Coordinate-based change listings:
=====
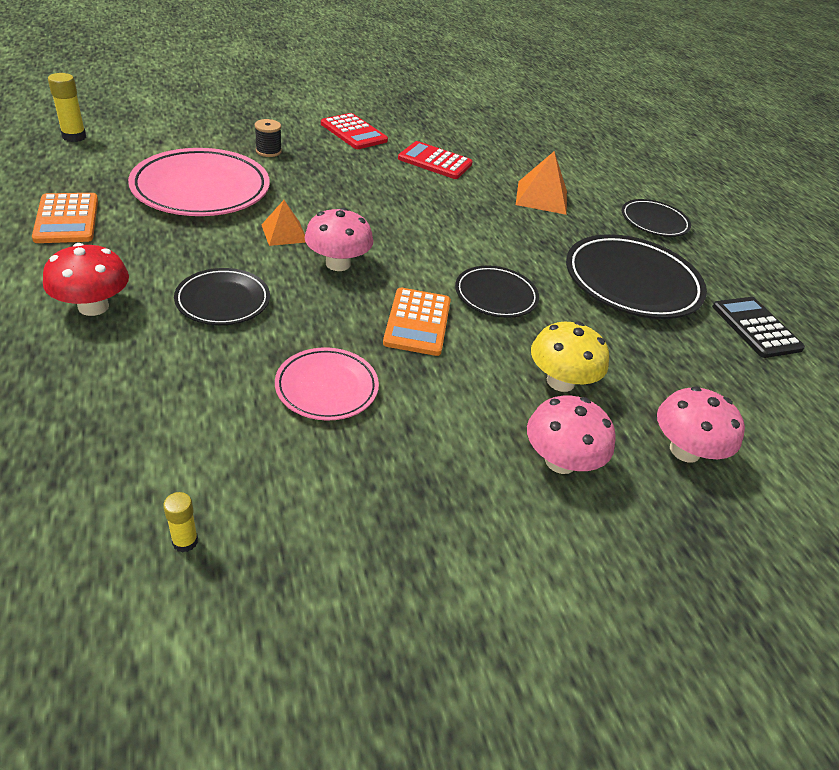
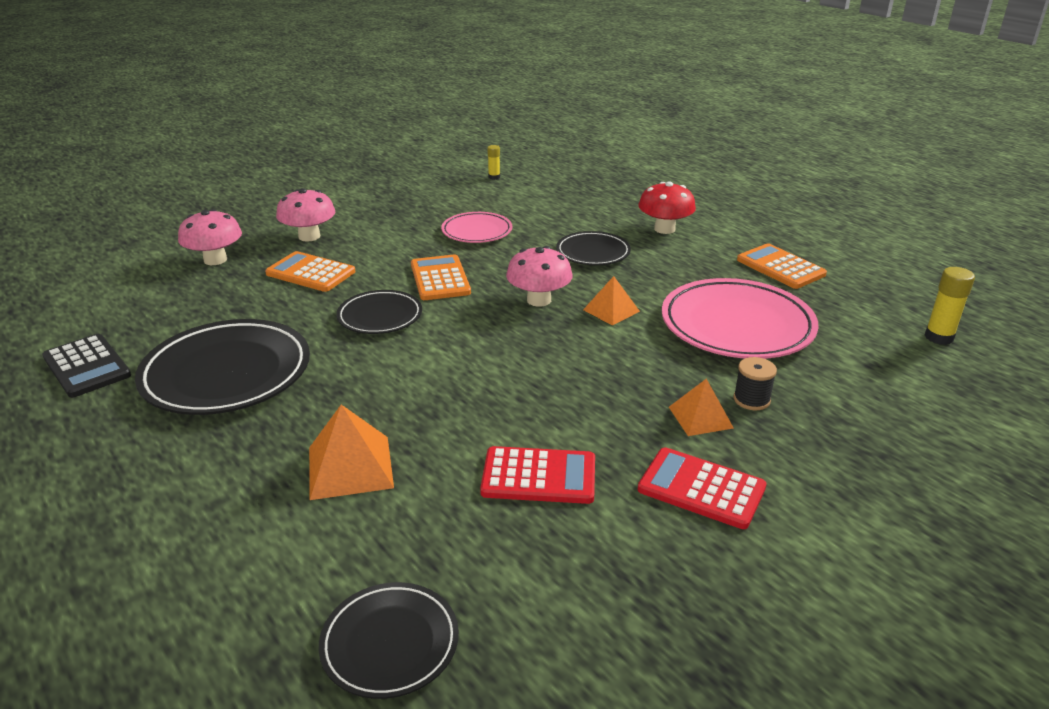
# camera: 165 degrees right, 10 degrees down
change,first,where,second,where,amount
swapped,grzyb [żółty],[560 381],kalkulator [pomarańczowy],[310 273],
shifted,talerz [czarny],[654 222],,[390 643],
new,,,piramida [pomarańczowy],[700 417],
=====
> _Work instruction_
Would you reproduce, word for word, the lines from the one holding "change,first,where,second,where,amount" through the final line of the entries, both included?

> _Exercise result_
change,first,where,second,where,amount
swapped,grzyb [żółty],[560 381],kalkulator [pomarańczowy],[310 273],
shifted,talerz [czarny],[654 222],,[390 643],
new,,,piramida [pomarańczowy],[700 417],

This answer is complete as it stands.